__THE TASK__.
Write out every line of the data below word for word, leaving out the pictures.

[Dataset records]
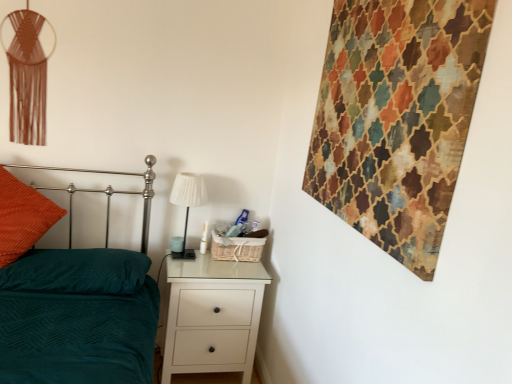
Question: Is teal fabric pillow at lower left closer to camera compared to white glossy chest of drawers at lower center?

Choices:
 (A) yes
 (B) no

Answer: (A)

Question: From the image's perspective, is teal fabric pillow at lower left below white glossy chest of drawers at lower center?

Choices:
 (A) no
 (B) yes

Answer: (A)

Question: Considering the relative sizes of teal fabric pillow at lower left and white glossy chest of drawers at lower center in the image provided, is teal fabric pillow at lower left thinner than white glossy chest of drawers at lower center?

Choices:
 (A) no
 (B) yes

Answer: (A)

Question: Is teal fabric pillow at lower left positioned beyond the bounds of white glossy chest of drawers at lower center?

Choices:
 (A) no
 (B) yes

Answer: (B)

Question: Does teal fabric pillow at lower left appear on the left side of white glossy chest of drawers at lower center?

Choices:
 (A) no
 (B) yes

Answer: (B)

Question: Is teal fabric pillow at lower left further to camera compared to white glossy chest of drawers at lower center?

Choices:
 (A) yes
 (B) no

Answer: (B)

Question: From the image's perspective, does teal fabric bed at left appear lower than orange textured pillow at left?

Choices:
 (A) yes
 (B) no

Answer: (A)

Question: Does teal fabric bed at left appear on the left side of orange textured pillow at left?

Choices:
 (A) yes
 (B) no

Answer: (B)

Question: Does teal fabric bed at left have a greater height compared to orange textured pillow at left?

Choices:
 (A) no
 (B) yes

Answer: (B)

Question: Does teal fabric bed at left touch orange textured pillow at left?

Choices:
 (A) yes
 (B) no

Answer: (B)

Question: From the image's perspective, is teal fabric bed at left above orange textured pillow at left?

Choices:
 (A) no
 (B) yes

Answer: (A)

Question: Considering the relative sizes of teal fabric bed at left and orange textured pillow at left in the image provided, is teal fabric bed at left shorter than orange textured pillow at left?

Choices:
 (A) no
 (B) yes

Answer: (A)

Question: Is white glossy chest of drawers at lower center taller than teal fabric pillow at lower left?

Choices:
 (A) no
 (B) yes

Answer: (B)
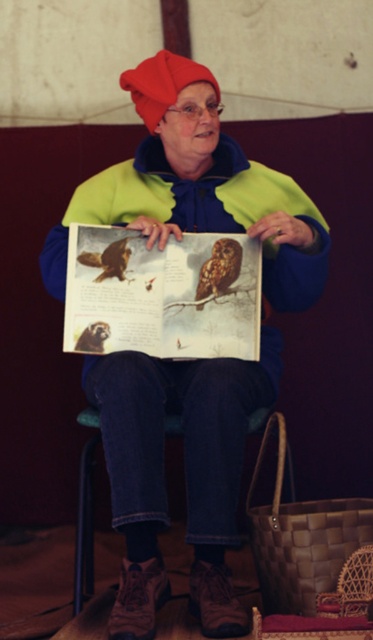
You are an assistant helping to arrange items in a display. You need to place a new item between the matte green jacket at center and the matte paper book at center. According to the scene description, which side of the book should you place the new item to ensure it is positioned correctly?

The matte green jacket at center is to the right of the matte paper book at center, so placing the new item between them would require positioning it to the right side of the matte paper book at center, next to the matte green jacket at center.

You are organizing a display and need to know the relative sizes of the items. Which object is wider, the matte green jacket at center or the brown fuzzy owl at center?

The matte green jacket at center is wider than the brown fuzzy owl at center according to the description provided.

You are standing inside the tent where the person is reading the book about owls. There are two points marked in the scene. The first point is at coordinate point [117,337] and the second is at point [229,285]. Which point is closer to you, the observer, from your current position in the tent?

Point [117,337] is in front of point [229,285], so it is closer to you as the observer in the tent.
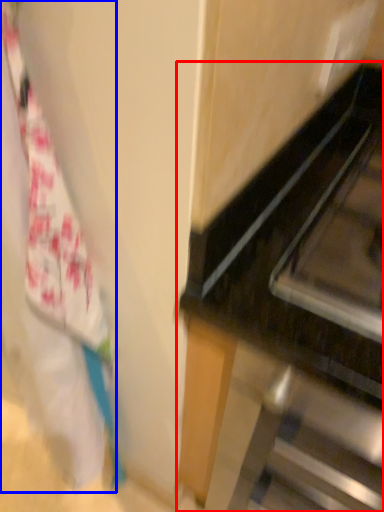
Question: Which point is closer to the camera, furniture (highlighted by a red box) or laundry (highlighted by a blue box)?

Choices:
 (A) furniture
 (B) laundry

Answer: (B)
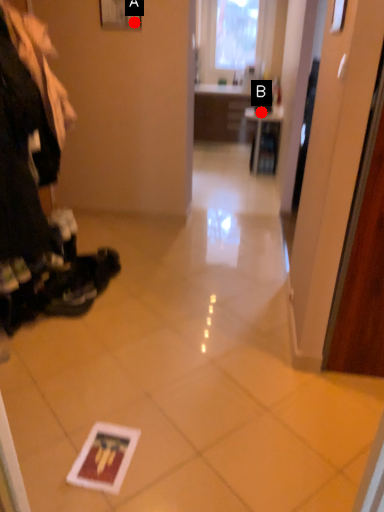
Question: Two points are circled on the image, labeled by A and B beside each circle. Which point is closer to the camera?

Choices:
 (A) A is closer
 (B) B is closer

Answer: (A)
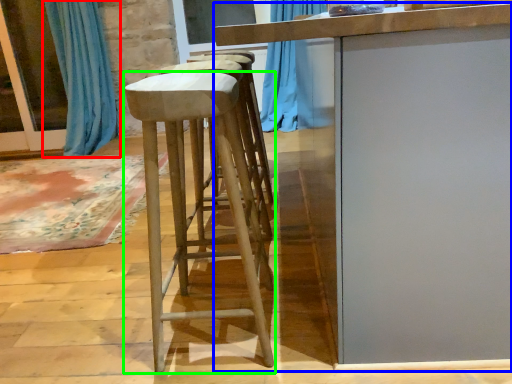
Question: Which object is positioned farthest from curtain (highlighted by a red box)? Select from table (highlighted by a blue box) and stool (highlighted by a green box).

Choices:
 (A) table
 (B) stool

Answer: (A)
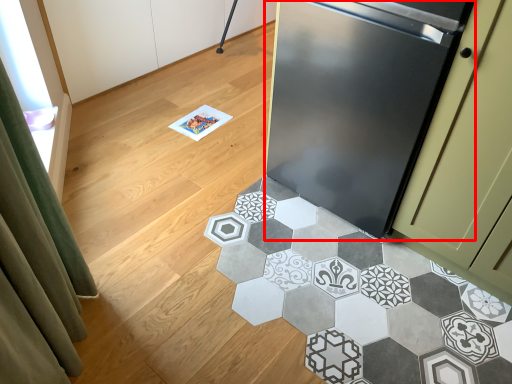
Question: From the image's perspective, what is the correct spatial positioning of refrigerator (annotated by the red box) in reference to marble?

Choices:
 (A) below
 (B) above

Answer: (B)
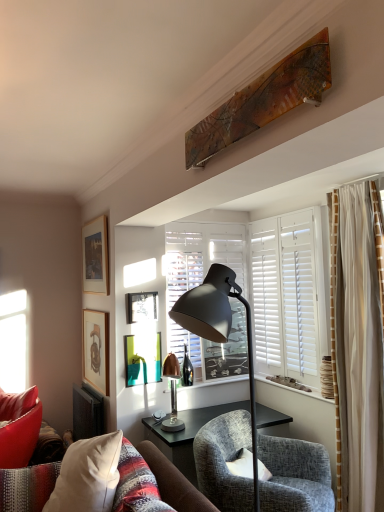
You are a GUI agent. You are given a task and a screenshot of the screen. Output one action in this format:
    pyautogui.click(x=<x>, y=<y>)
    Task: Click on the free space above white matte window at center (from a real-world perspective)
    
    Given the screenshot: What is the action you would take?
    pyautogui.click(x=215, y=215)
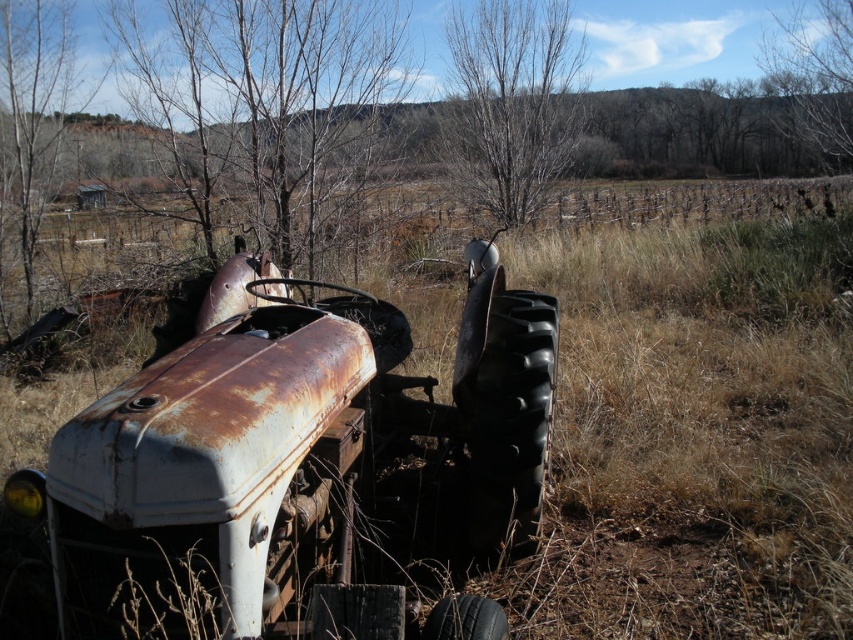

__RIGHT ANSWER__.
Question: Is teal fabric pillow at lower left closer to camera compared to white glossy chest of drawers at lower center?

Choices:
 (A) yes
 (B) no

Answer: (A)

Question: From the image's perspective, is teal fabric pillow at lower left below white glossy chest of drawers at lower center?

Choices:
 (A) no
 (B) yes

Answer: (A)

Question: Considering the relative sizes of teal fabric pillow at lower left and white glossy chest of drawers at lower center in the image provided, is teal fabric pillow at lower left thinner than white glossy chest of drawers at lower center?

Choices:
 (A) no
 (B) yes

Answer: (A)

Question: Is teal fabric pillow at lower left positioned beyond the bounds of white glossy chest of drawers at lower center?

Choices:
 (A) no
 (B) yes

Answer: (B)

Question: Does teal fabric pillow at lower left appear on the left side of white glossy chest of drawers at lower center?

Choices:
 (A) no
 (B) yes

Answer: (B)

Question: Is teal fabric pillow at lower left further to camera compared to white glossy chest of drawers at lower center?

Choices:
 (A) yes
 (B) no

Answer: (B)

Question: From the image's perspective, does teal fabric bed at left appear lower than orange textured pillow at left?

Choices:
 (A) yes
 (B) no

Answer: (A)

Question: Does teal fabric bed at left appear on the left side of orange textured pillow at left?

Choices:
 (A) yes
 (B) no

Answer: (B)

Question: Does teal fabric bed at left have a greater height compared to orange textured pillow at left?

Choices:
 (A) no
 (B) yes

Answer: (B)

Question: Does teal fabric bed at left touch orange textured pillow at left?

Choices:
 (A) yes
 (B) no

Answer: (B)

Question: From the image's perspective, is teal fabric bed at left above orange textured pillow at left?

Choices:
 (A) no
 (B) yes

Answer: (A)

Question: Considering the relative sizes of teal fabric bed at left and orange textured pillow at left in the image provided, is teal fabric bed at left shorter than orange textured pillow at left?

Choices:
 (A) no
 (B) yes

Answer: (A)

Question: Is white glossy chest of drawers at lower center taller than teal fabric pillow at lower left?

Choices:
 (A) no
 (B) yes

Answer: (B)
You are an assistant helping to arrange items in a display. You need to place a new item between the matte green jacket at center and the matte paper book at center. According to the scene description, which side of the book should you place the new item to ensure it is positioned correctly?

The matte green jacket at center is to the right of the matte paper book at center, so placing the new item between them would require positioning it to the right side of the matte paper book at center, next to the matte green jacket at center.

You are organizing a display and need to know the relative sizes of the items. Which object is wider, the matte green jacket at center or the brown fuzzy owl at center?

The matte green jacket at center is wider than the brown fuzzy owl at center according to the description provided.

You are standing inside the tent where the person is reading the book about owls. There are two points marked in the scene. The first point is at coordinate point [117,337] and the second is at point [229,285]. Which point is closer to you, the observer, from your current position in the tent?

Point [117,337] is in front of point [229,285], so it is closer to you as the observer in the tent.
Question: Which point is closer to the camera, furniture (highlighted by a red box) or laundry (highlighted by a blue box)?

Choices:
 (A) furniture
 (B) laundry

Answer: (B)
Question: Two points are circled on the image, labeled by A and B beside each circle. Which point is closer to the camera?

Choices:
 (A) A is closer
 (B) B is closer

Answer: (A)
Question: Which object is positioned farthest from curtain (highlighted by a red box)? Select from table (highlighted by a blue box) and stool (highlighted by a green box).

Choices:
 (A) table
 (B) stool

Answer: (A)
Question: From the image's perspective, what is the correct spatial positioning of refrigerator (annotated by the red box) in reference to marble?

Choices:
 (A) below
 (B) above

Answer: (B)
You are a GUI agent. You are given a task and a screenshot of the screen. Output one action in this format:
    pyautogui.click(x=<x>, y=<y>)
    Task: Click on the free space above white matte window at center (from a real-world perspective)
    
    Given the screenshot: What is the action you would take?
    pyautogui.click(x=215, y=215)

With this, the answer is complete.